DATA FOR ANALYSIS ::
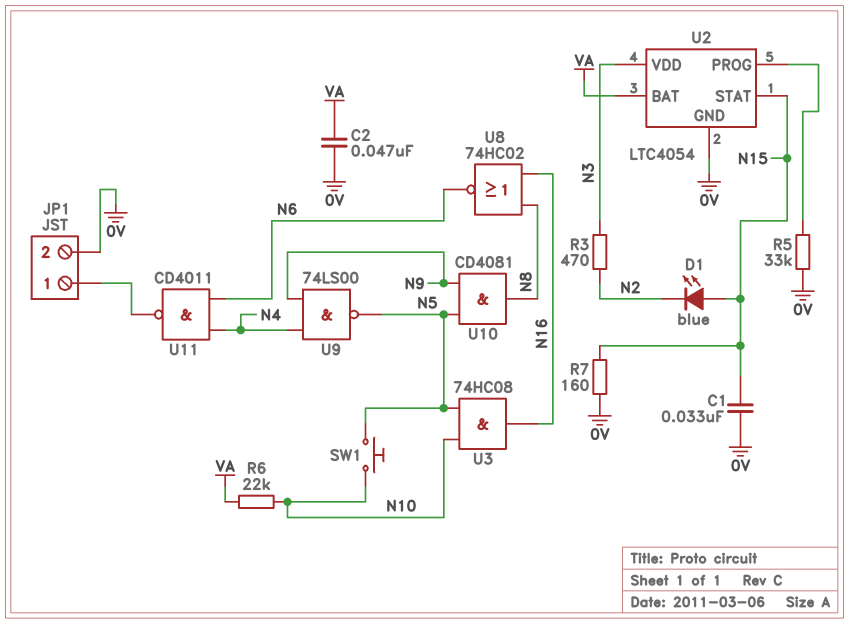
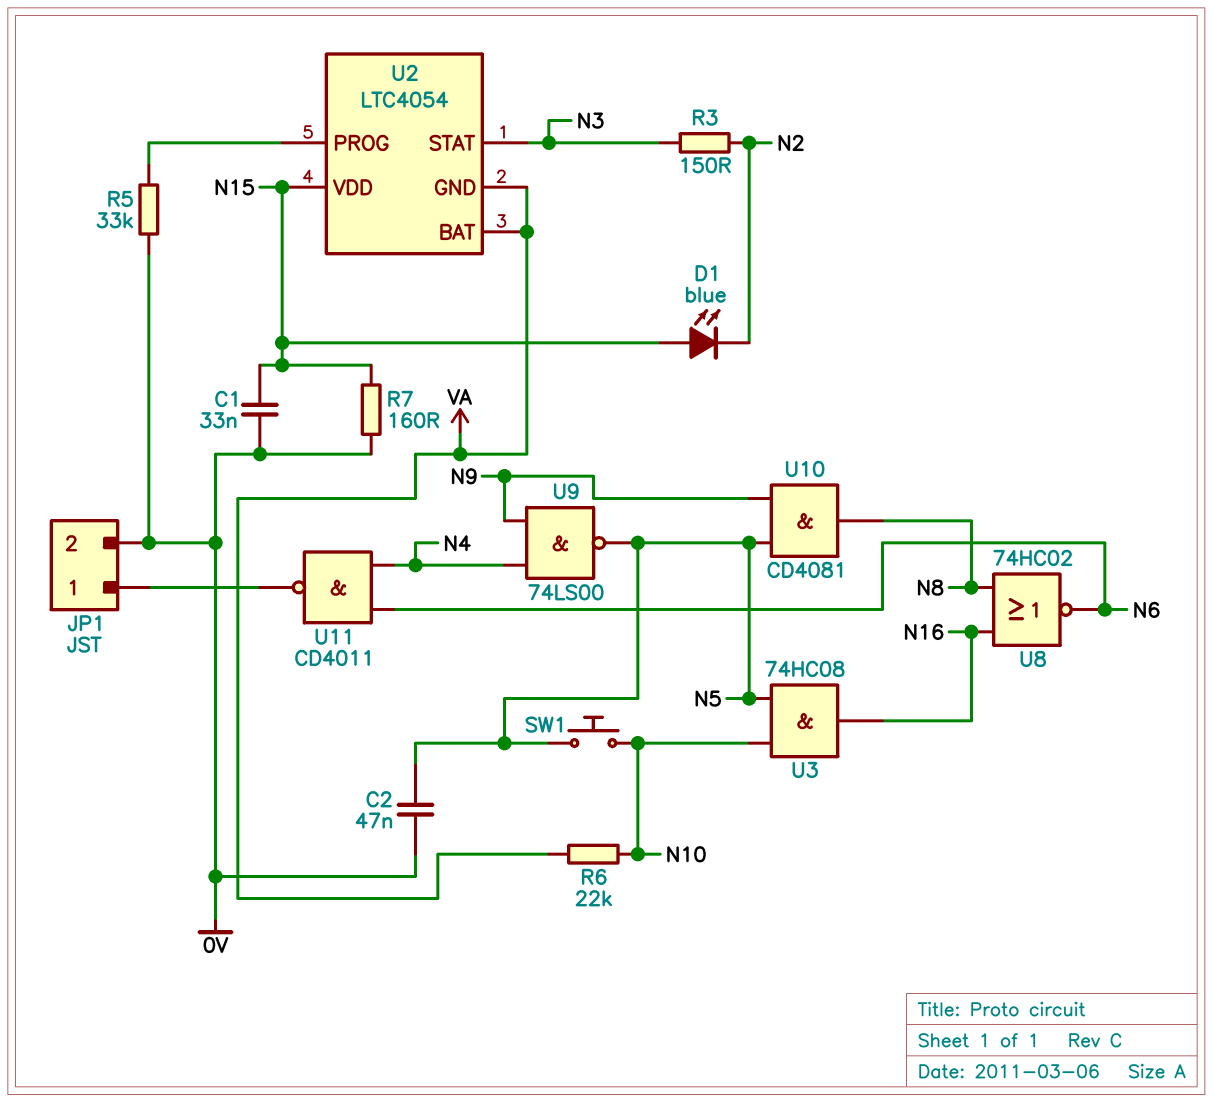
C2: 47nF (0V, VA) -> 47nF (0V, N5)
R3: 470 (N2, N3) -> 150 (N2, N3)
U2 pin GND: 0V -> VA
U2 pin STAT: N15 -> N3
U2 pin VDD: N3 -> N15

YOUR OBJECTIVE :: The expected answer is an unaltered copy of the listing, images removed.

RESPONSE TO THE EXERCISE ::
C2: 47nF (0V, VA) -> 47nF (0V, N5)
R3: 470 (N2, N3) -> 150 (N2, N3)
U2 pin GND: 0V -> VA
U2 pin STAT: N15 -> N3
U2 pin VDD: N3 -> N15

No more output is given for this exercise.